INPUT DATA START
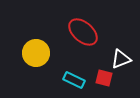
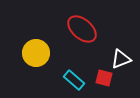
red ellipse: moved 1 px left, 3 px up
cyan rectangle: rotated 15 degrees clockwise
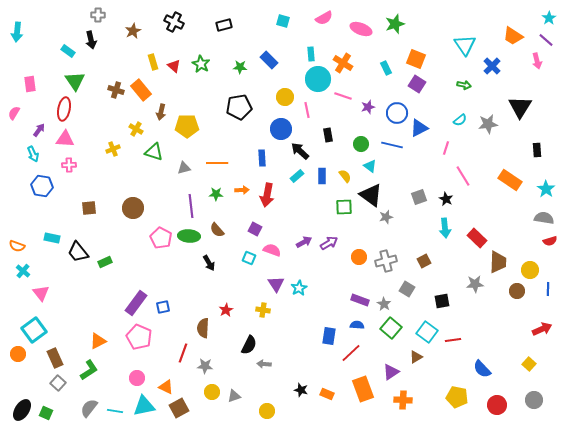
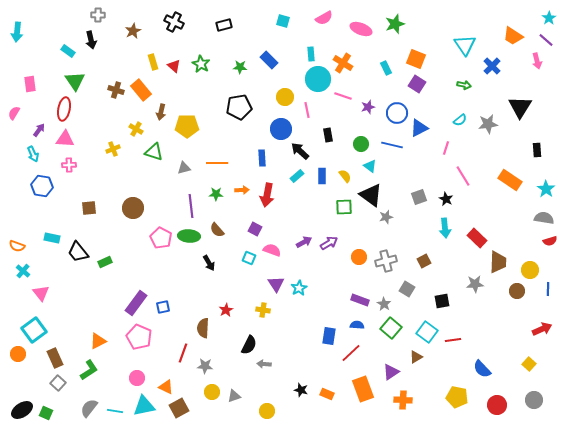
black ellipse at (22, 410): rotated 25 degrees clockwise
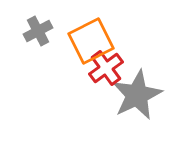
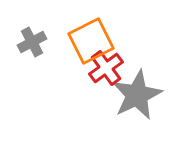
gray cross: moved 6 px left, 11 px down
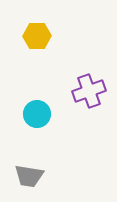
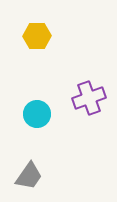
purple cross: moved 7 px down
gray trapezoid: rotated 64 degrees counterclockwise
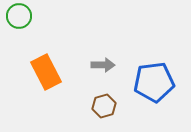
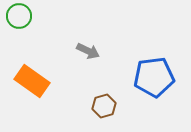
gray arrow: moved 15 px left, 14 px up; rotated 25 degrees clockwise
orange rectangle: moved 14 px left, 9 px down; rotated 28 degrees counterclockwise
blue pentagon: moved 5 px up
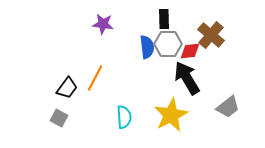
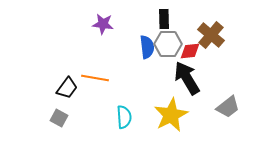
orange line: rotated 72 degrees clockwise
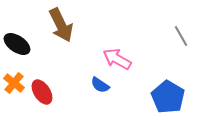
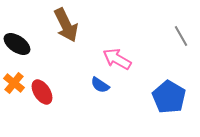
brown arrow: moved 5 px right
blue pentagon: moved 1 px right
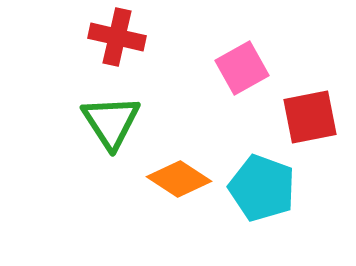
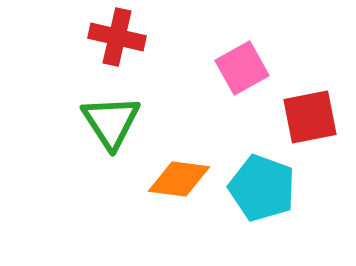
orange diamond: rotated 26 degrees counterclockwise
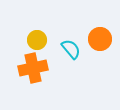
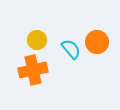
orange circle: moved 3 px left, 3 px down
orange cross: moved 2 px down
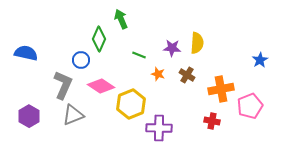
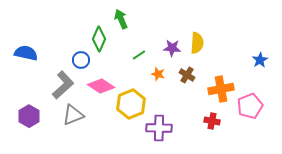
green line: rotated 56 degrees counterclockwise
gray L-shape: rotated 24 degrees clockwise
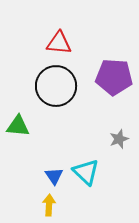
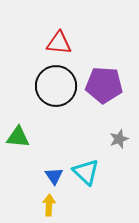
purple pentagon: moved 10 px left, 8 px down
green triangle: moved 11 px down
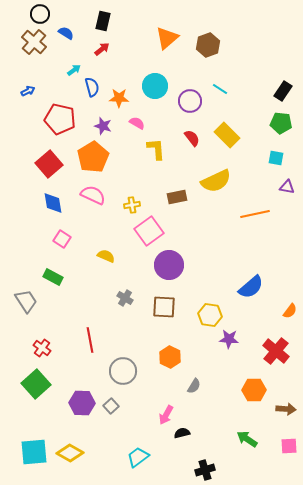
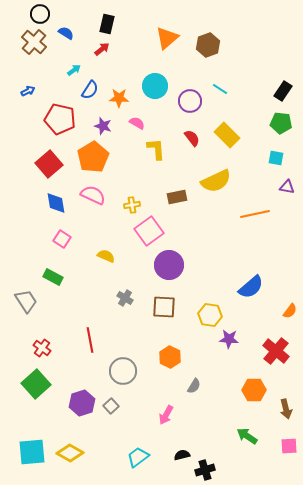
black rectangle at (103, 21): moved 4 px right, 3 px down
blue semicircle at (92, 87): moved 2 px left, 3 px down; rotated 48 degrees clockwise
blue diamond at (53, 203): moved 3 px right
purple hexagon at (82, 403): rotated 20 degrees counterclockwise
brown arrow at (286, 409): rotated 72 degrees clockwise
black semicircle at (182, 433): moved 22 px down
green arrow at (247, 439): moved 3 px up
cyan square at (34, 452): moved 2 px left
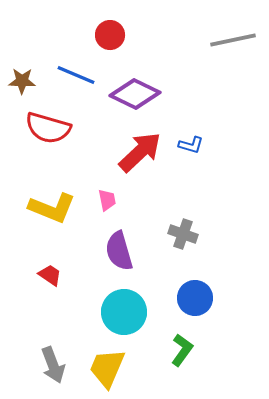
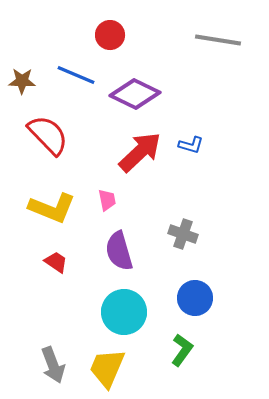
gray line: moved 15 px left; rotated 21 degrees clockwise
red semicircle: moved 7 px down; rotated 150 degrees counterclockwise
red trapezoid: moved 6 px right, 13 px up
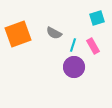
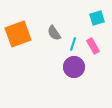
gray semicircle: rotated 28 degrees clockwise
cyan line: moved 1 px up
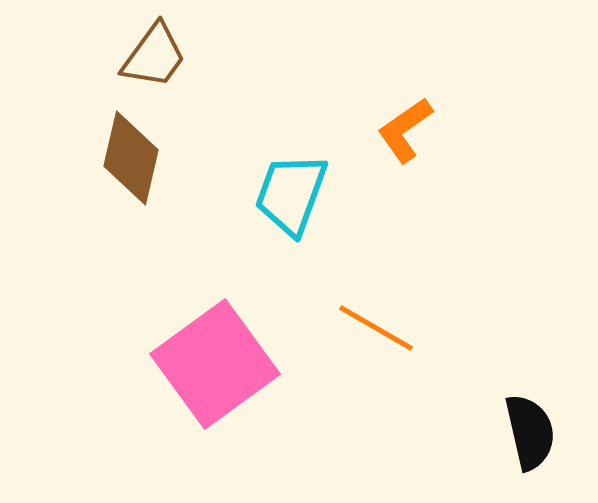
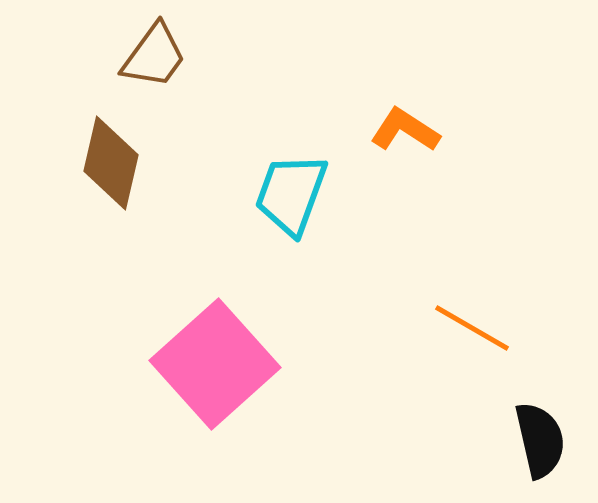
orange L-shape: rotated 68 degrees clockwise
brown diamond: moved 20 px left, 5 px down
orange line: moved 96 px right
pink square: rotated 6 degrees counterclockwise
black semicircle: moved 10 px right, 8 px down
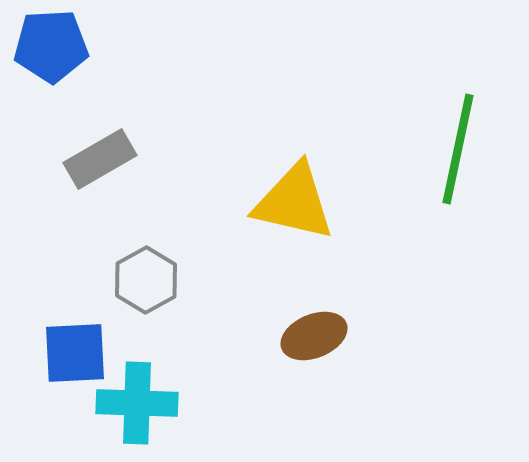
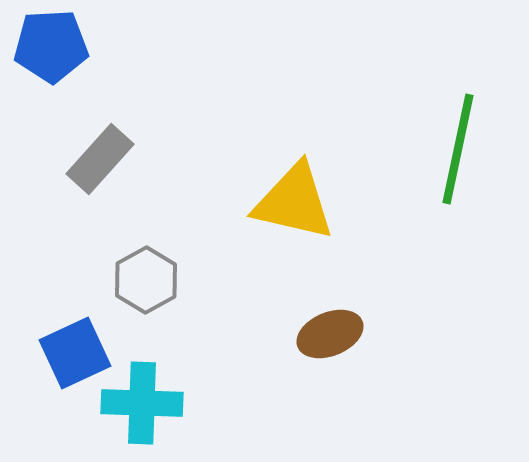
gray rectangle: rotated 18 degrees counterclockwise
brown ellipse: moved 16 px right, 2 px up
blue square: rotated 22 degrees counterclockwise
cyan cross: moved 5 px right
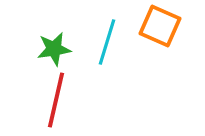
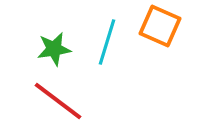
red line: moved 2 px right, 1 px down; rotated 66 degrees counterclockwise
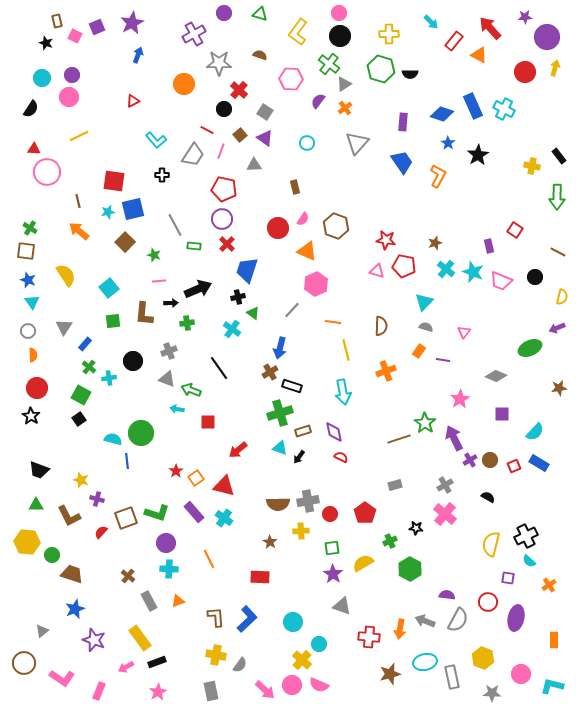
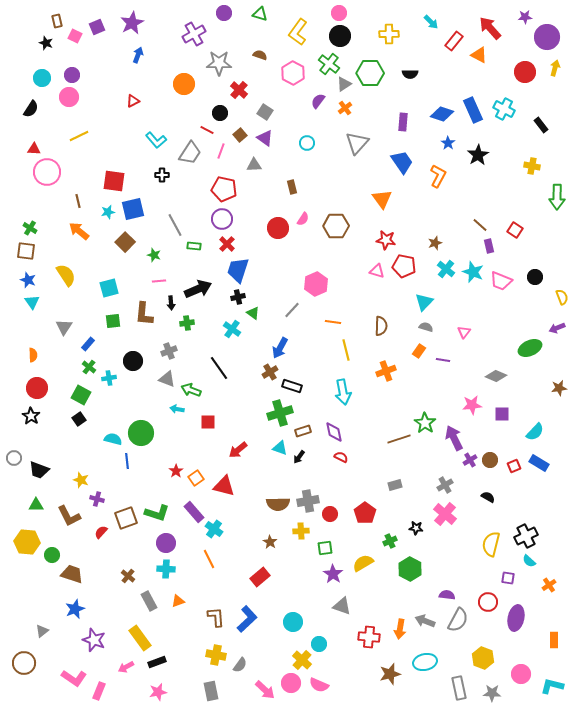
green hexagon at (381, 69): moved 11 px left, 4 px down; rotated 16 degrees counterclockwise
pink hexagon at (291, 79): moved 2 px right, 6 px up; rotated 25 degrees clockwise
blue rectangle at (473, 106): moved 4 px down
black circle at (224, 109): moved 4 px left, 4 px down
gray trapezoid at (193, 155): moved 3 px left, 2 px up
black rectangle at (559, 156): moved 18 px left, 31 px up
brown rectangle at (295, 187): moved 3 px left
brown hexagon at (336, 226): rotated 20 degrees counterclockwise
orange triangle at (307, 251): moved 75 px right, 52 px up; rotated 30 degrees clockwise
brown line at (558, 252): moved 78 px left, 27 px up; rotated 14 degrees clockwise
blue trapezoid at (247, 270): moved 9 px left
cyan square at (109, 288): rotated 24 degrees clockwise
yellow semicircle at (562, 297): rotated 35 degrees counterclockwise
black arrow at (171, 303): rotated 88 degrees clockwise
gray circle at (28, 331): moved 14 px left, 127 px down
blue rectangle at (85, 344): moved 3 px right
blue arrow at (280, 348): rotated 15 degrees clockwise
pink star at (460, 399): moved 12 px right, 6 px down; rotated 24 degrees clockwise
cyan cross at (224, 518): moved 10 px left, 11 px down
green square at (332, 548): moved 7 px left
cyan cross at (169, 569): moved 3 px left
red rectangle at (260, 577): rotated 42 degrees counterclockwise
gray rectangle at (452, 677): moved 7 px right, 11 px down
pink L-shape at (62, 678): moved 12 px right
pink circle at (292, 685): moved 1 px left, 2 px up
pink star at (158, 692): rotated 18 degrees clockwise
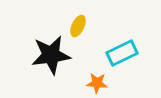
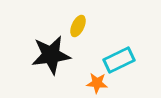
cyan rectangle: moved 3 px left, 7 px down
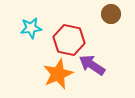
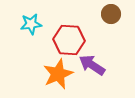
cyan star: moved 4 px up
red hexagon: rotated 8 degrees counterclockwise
INPUT DATA END
WHAT IS EXPECTED:
Please write out all of the material above without changing a word, and omit any pictures.

EXERCISE OUTPUT:
red ellipse: moved 1 px left, 3 px up
cyan rectangle: rotated 15 degrees clockwise
black ellipse at (22, 410): rotated 25 degrees clockwise
gray cross: moved 6 px left, 11 px down
purple cross: moved 7 px down
gray trapezoid: rotated 64 degrees counterclockwise
gray arrow: moved 15 px left, 14 px up; rotated 25 degrees clockwise
orange rectangle: moved 14 px left, 9 px down; rotated 28 degrees counterclockwise
blue pentagon: moved 5 px up
orange line: rotated 72 degrees clockwise
brown arrow: moved 5 px right
blue pentagon: moved 1 px right
orange diamond: rotated 26 degrees counterclockwise
orange circle: moved 3 px left, 3 px down
orange cross: moved 2 px down
green line: rotated 56 degrees counterclockwise
gray L-shape: rotated 24 degrees clockwise
purple pentagon: moved 10 px left, 8 px down
green triangle: moved 11 px down
black rectangle at (103, 21): moved 4 px right, 3 px down
blue semicircle at (92, 87): moved 2 px left, 3 px down; rotated 48 degrees clockwise
blue diamond at (53, 203): moved 3 px right
purple hexagon at (82, 403): rotated 20 degrees counterclockwise
brown arrow at (286, 409): rotated 72 degrees clockwise
black semicircle at (182, 433): moved 22 px down
green arrow at (247, 439): moved 3 px up
cyan square at (34, 452): moved 2 px left
gray line: moved 15 px left; rotated 21 degrees clockwise
red semicircle: moved 7 px down; rotated 150 degrees counterclockwise
red trapezoid: moved 6 px right, 13 px up
gray semicircle: rotated 28 degrees clockwise
cyan line: moved 1 px up
orange L-shape: rotated 68 degrees clockwise
brown diamond: moved 20 px left, 5 px down
orange line: moved 96 px right
pink square: rotated 6 degrees counterclockwise
black semicircle: moved 10 px right, 8 px down
gray rectangle: rotated 18 degrees counterclockwise
brown ellipse: moved 16 px right, 2 px up
blue square: rotated 22 degrees counterclockwise
cyan cross: moved 5 px right
red line: moved 2 px right, 1 px down; rotated 66 degrees counterclockwise
green hexagon at (381, 69): moved 11 px left, 4 px down; rotated 16 degrees counterclockwise
pink hexagon at (291, 79): moved 2 px right, 6 px up; rotated 25 degrees clockwise
blue rectangle at (473, 106): moved 4 px down
black circle at (224, 109): moved 4 px left, 4 px down
gray trapezoid at (193, 155): moved 3 px left, 2 px up
black rectangle at (559, 156): moved 18 px left, 31 px up
brown rectangle at (295, 187): moved 3 px left
brown hexagon at (336, 226): rotated 20 degrees counterclockwise
orange triangle at (307, 251): moved 75 px right, 52 px up; rotated 30 degrees clockwise
brown line at (558, 252): moved 78 px left, 27 px up; rotated 14 degrees clockwise
blue trapezoid at (247, 270): moved 9 px left
cyan square at (109, 288): rotated 24 degrees clockwise
yellow semicircle at (562, 297): rotated 35 degrees counterclockwise
black arrow at (171, 303): rotated 88 degrees clockwise
gray circle at (28, 331): moved 14 px left, 127 px down
blue rectangle at (85, 344): moved 3 px right
blue arrow at (280, 348): rotated 15 degrees clockwise
pink star at (460, 399): moved 12 px right, 6 px down; rotated 24 degrees clockwise
cyan cross at (224, 518): moved 10 px left, 11 px down
green square at (332, 548): moved 7 px left
cyan cross at (169, 569): moved 3 px left
red rectangle at (260, 577): rotated 42 degrees counterclockwise
gray rectangle at (452, 677): moved 7 px right, 11 px down
pink L-shape at (62, 678): moved 12 px right
pink circle at (292, 685): moved 1 px left, 2 px up
pink star at (158, 692): rotated 18 degrees clockwise
cyan rectangle: moved 3 px left, 7 px down
cyan star: moved 4 px up
red hexagon: rotated 8 degrees counterclockwise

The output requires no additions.